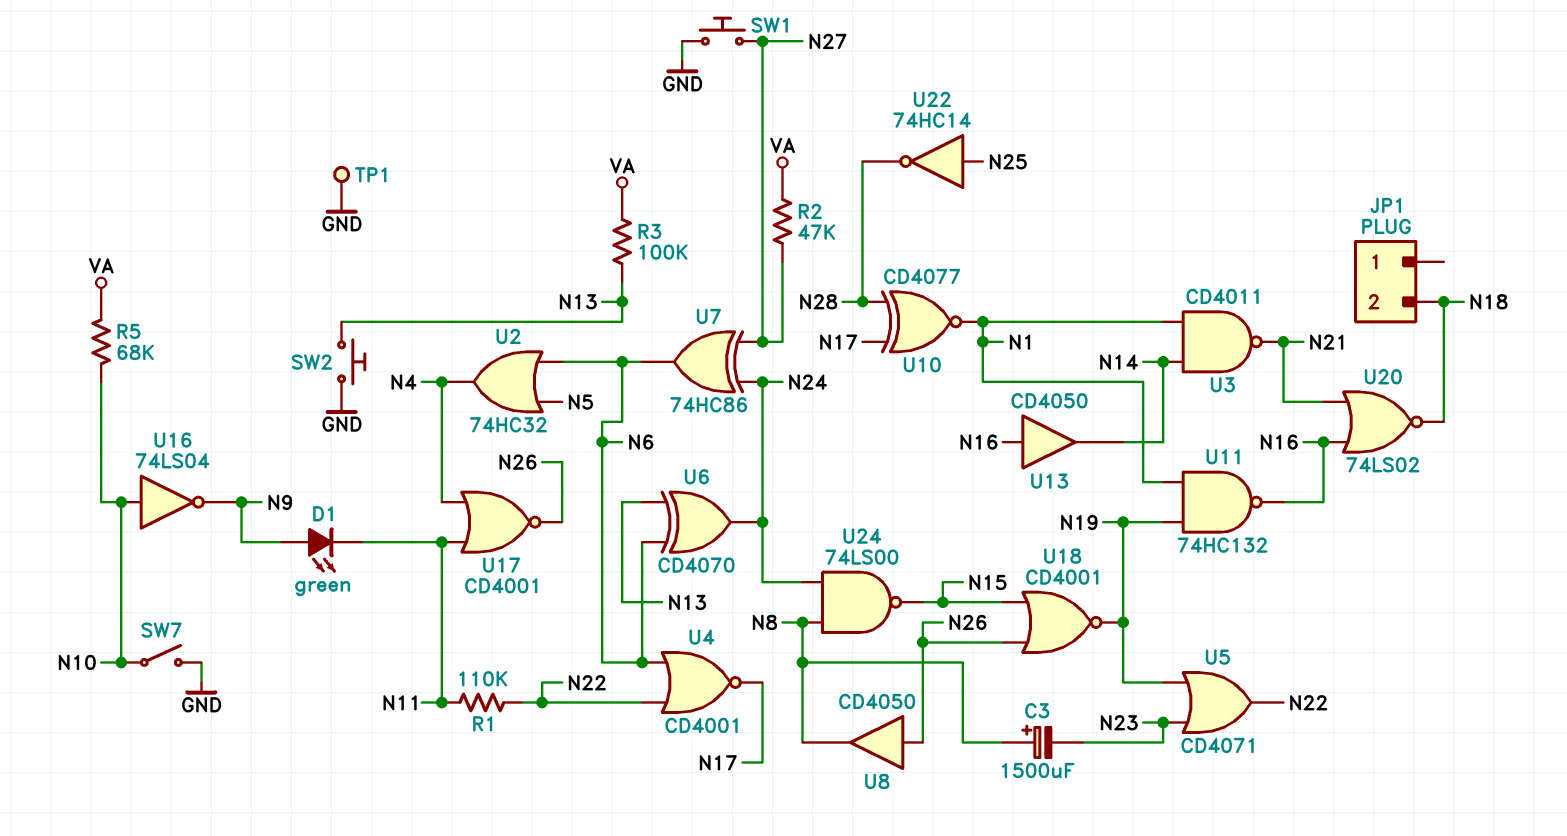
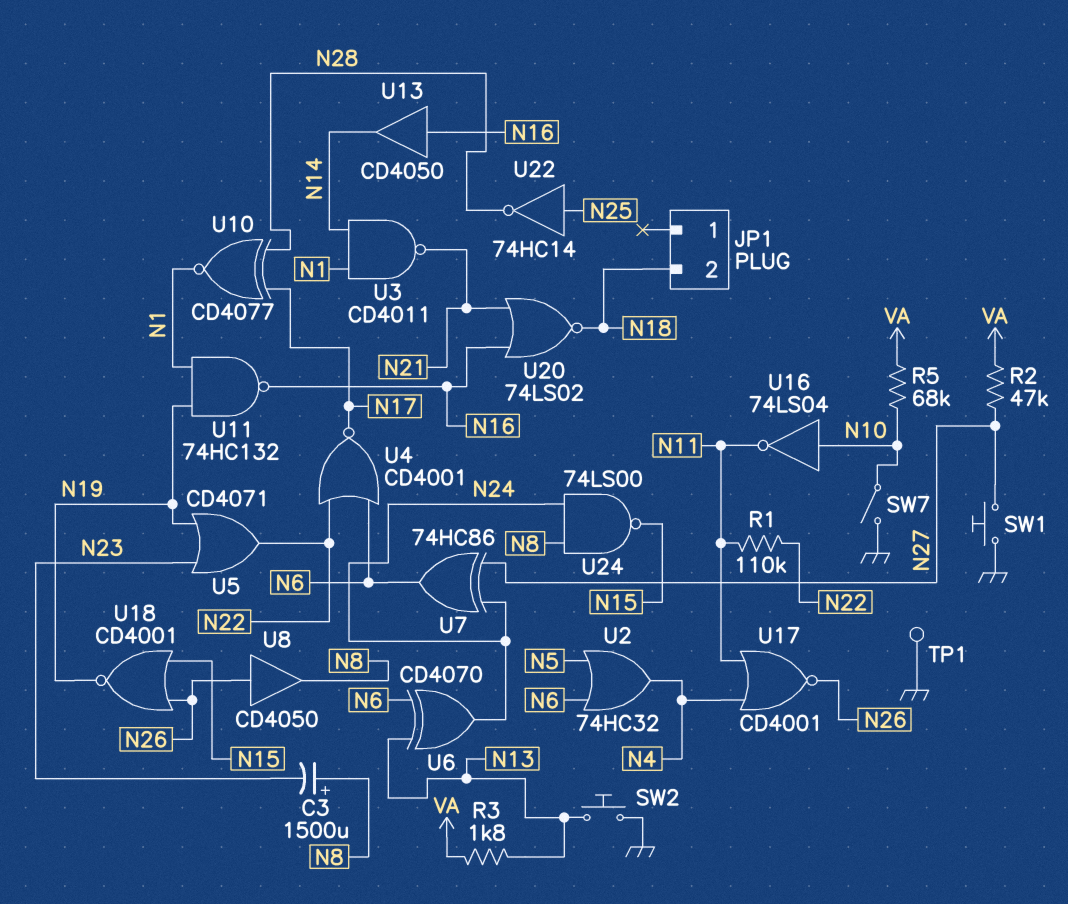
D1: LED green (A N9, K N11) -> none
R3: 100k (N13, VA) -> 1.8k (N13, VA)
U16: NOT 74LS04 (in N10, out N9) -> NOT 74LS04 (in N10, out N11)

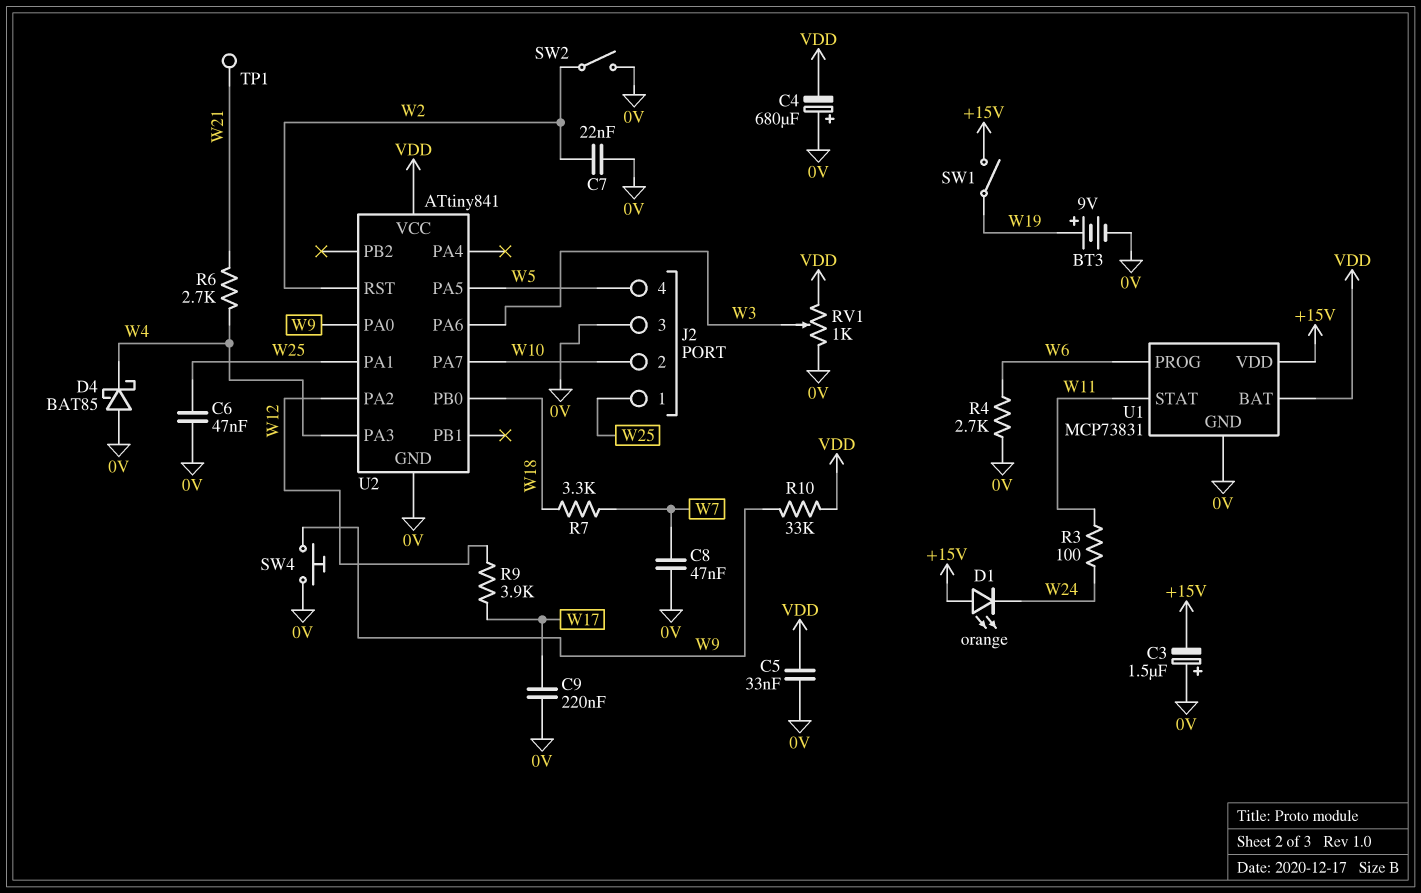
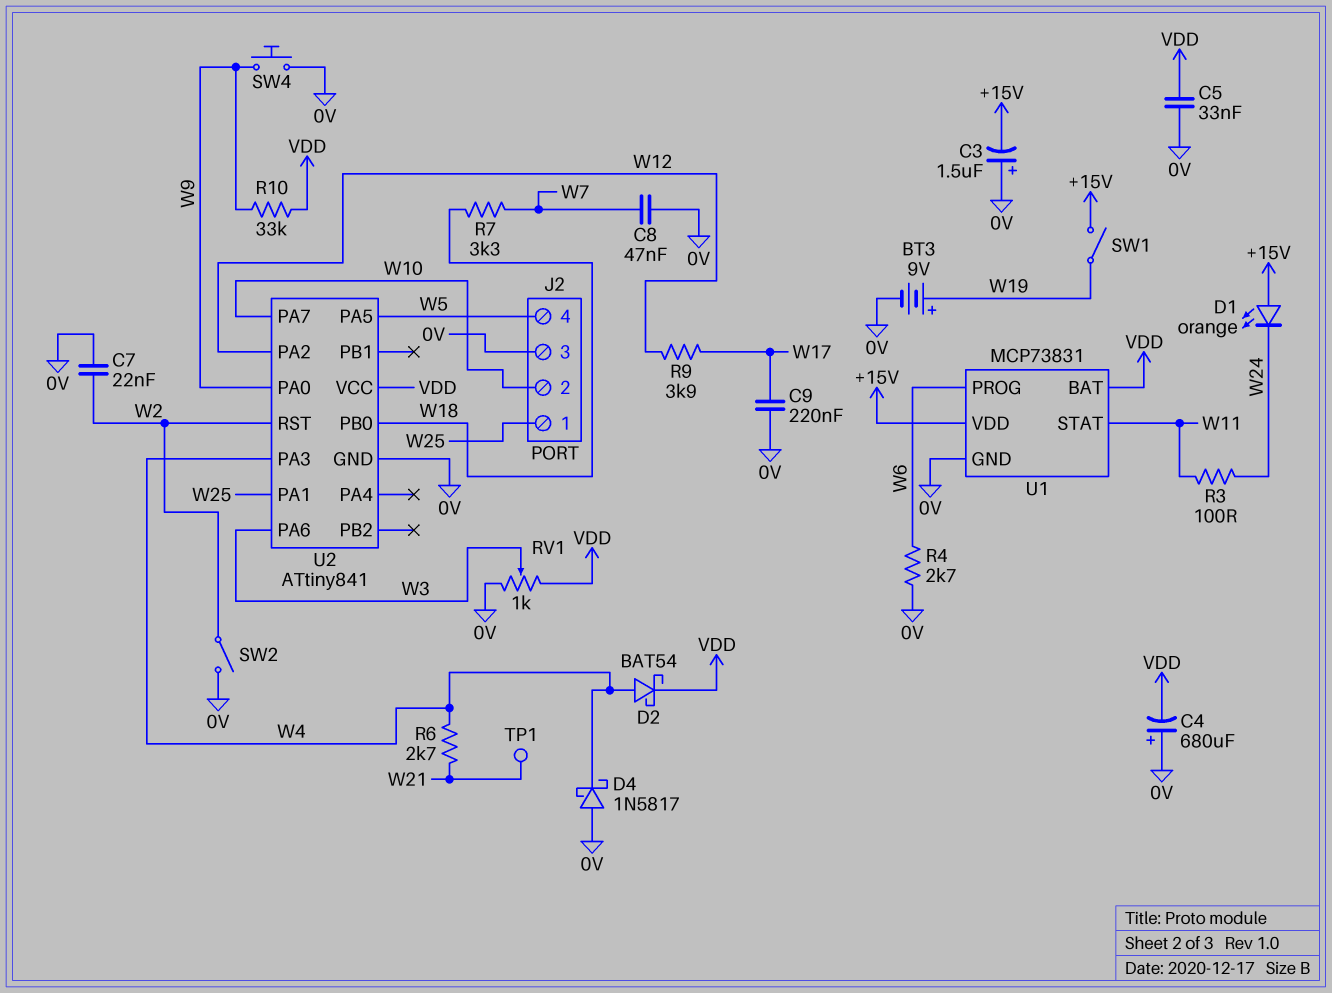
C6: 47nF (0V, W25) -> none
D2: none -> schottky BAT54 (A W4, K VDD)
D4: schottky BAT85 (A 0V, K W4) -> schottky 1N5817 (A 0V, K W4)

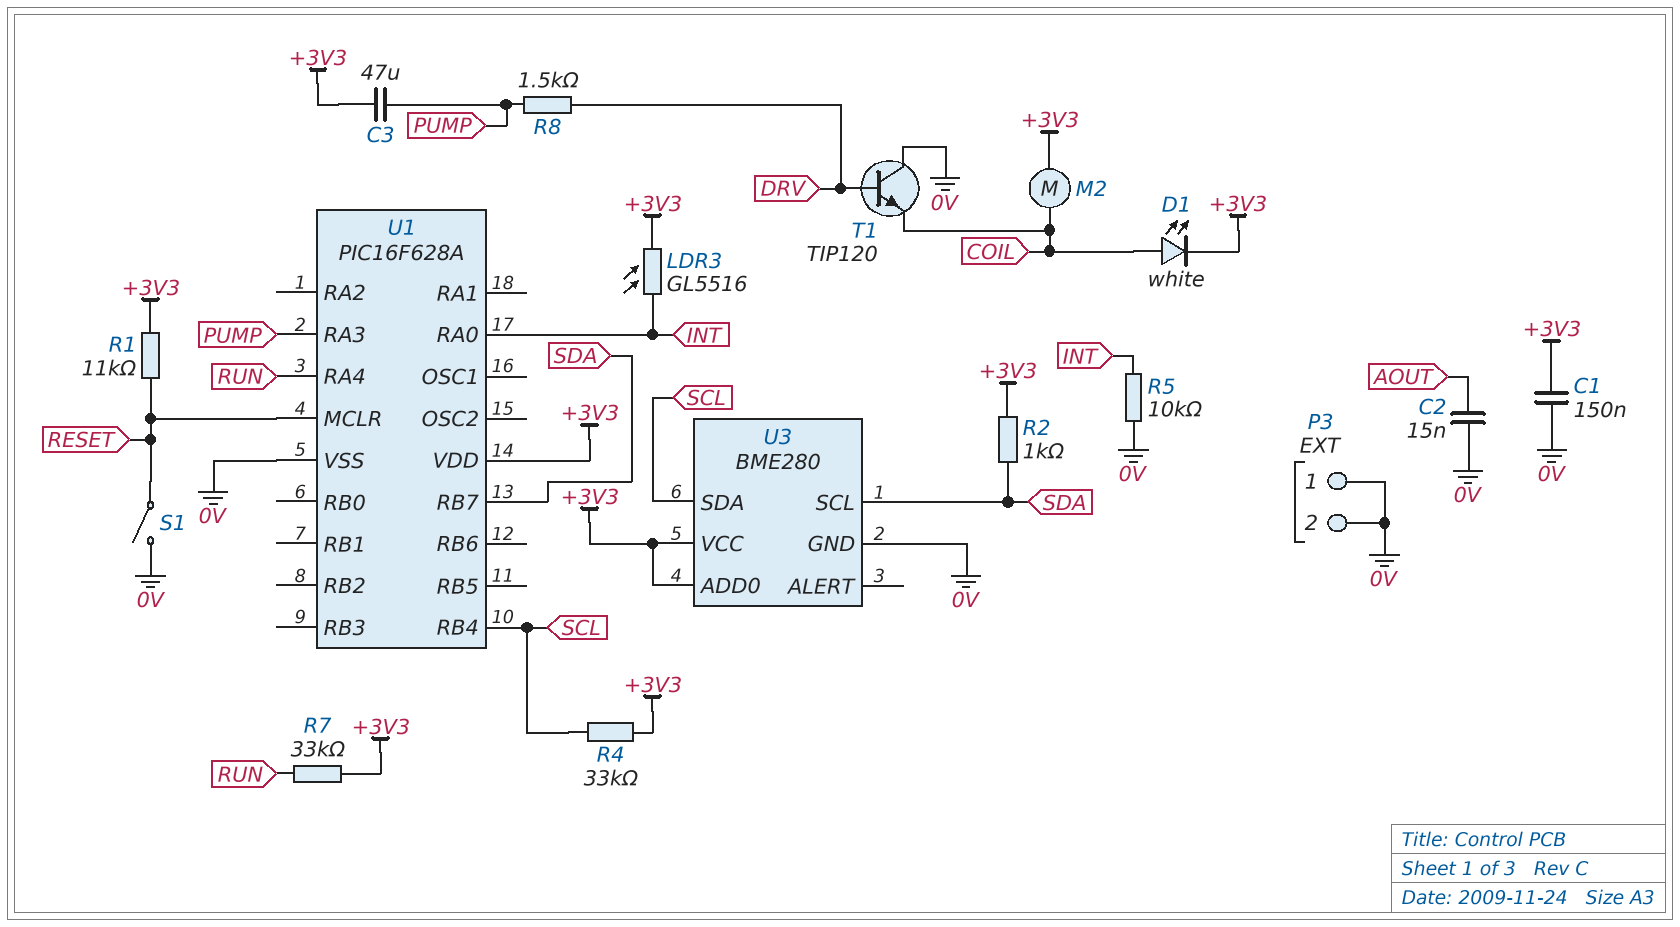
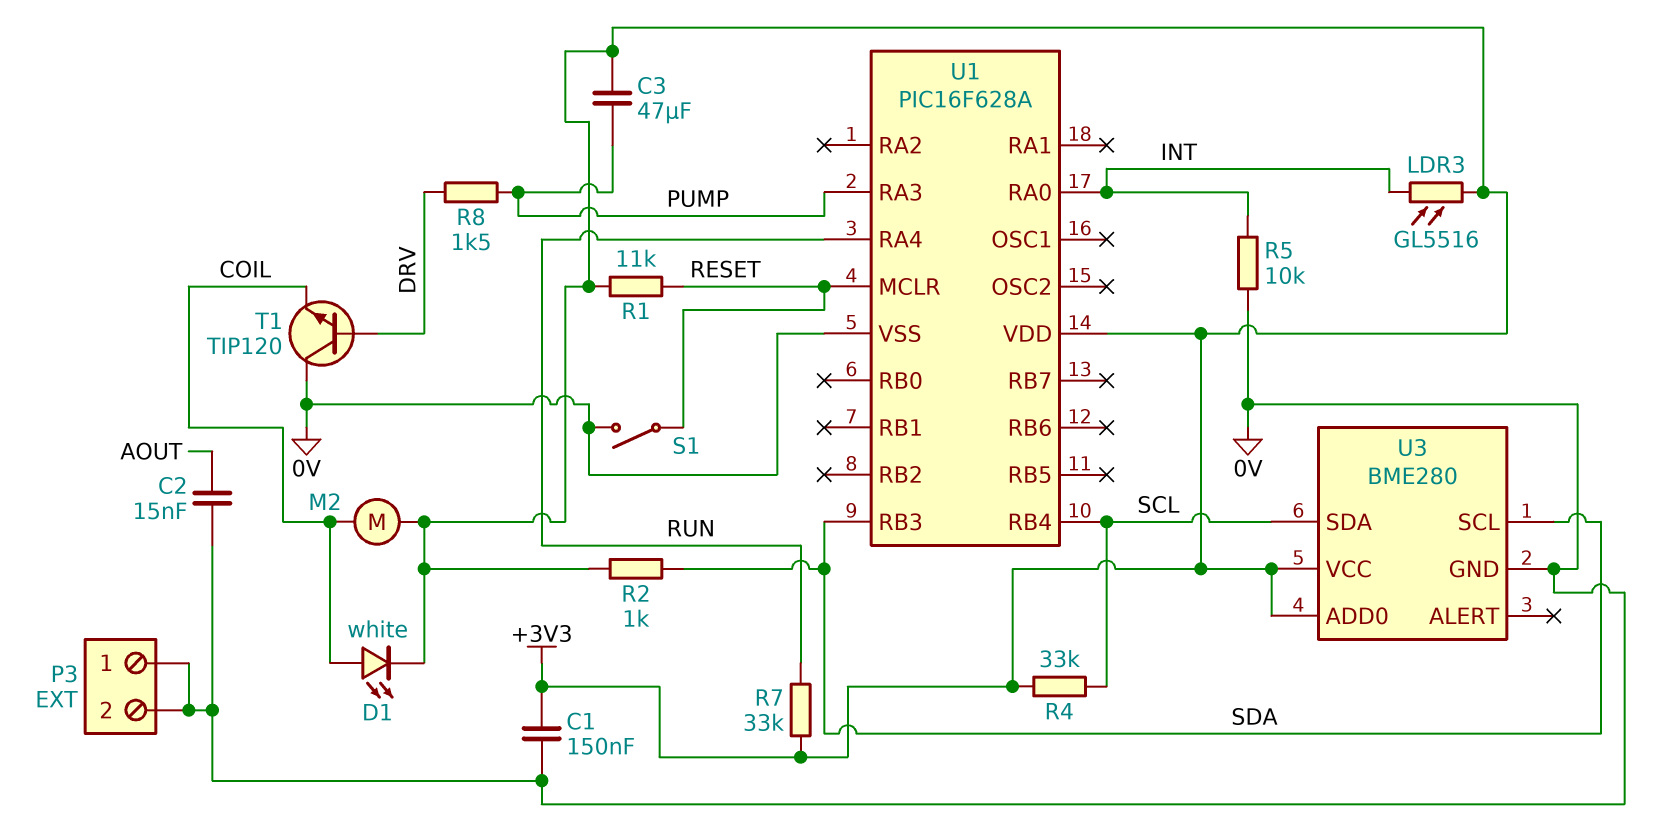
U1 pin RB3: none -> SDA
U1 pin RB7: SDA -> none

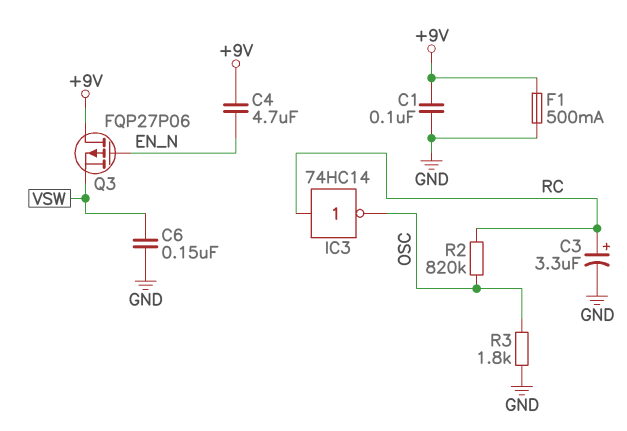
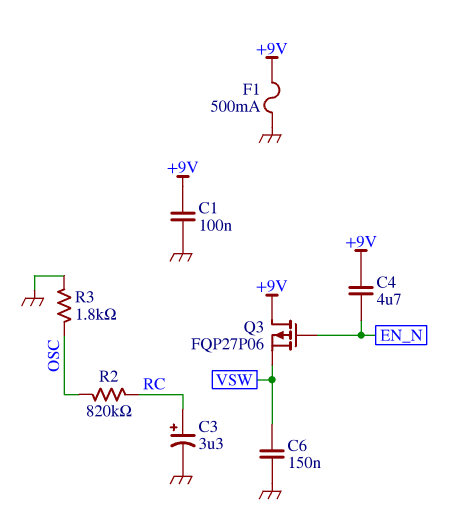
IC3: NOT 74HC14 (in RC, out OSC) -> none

....

## TASK DIRECTIONS
From the line holding "C6: 47nF (0V, W25) -> none" down to the final line of the entries above, print every line exactly. Pictures do not go in.

## WRITTEN RESPONSE
C6: 47nF (0V, W25) -> none
D2: none -> schottky BAT54 (A W4, K VDD)
D4: schottky BAT85 (A 0V, K W4) -> schottky 1N5817 (A 0V, K W4)

U1 pin RB3: none -> SDA
U1 pin RB7: SDA -> none

IC3: NOT 74HC14 (in RC, out OSC) -> none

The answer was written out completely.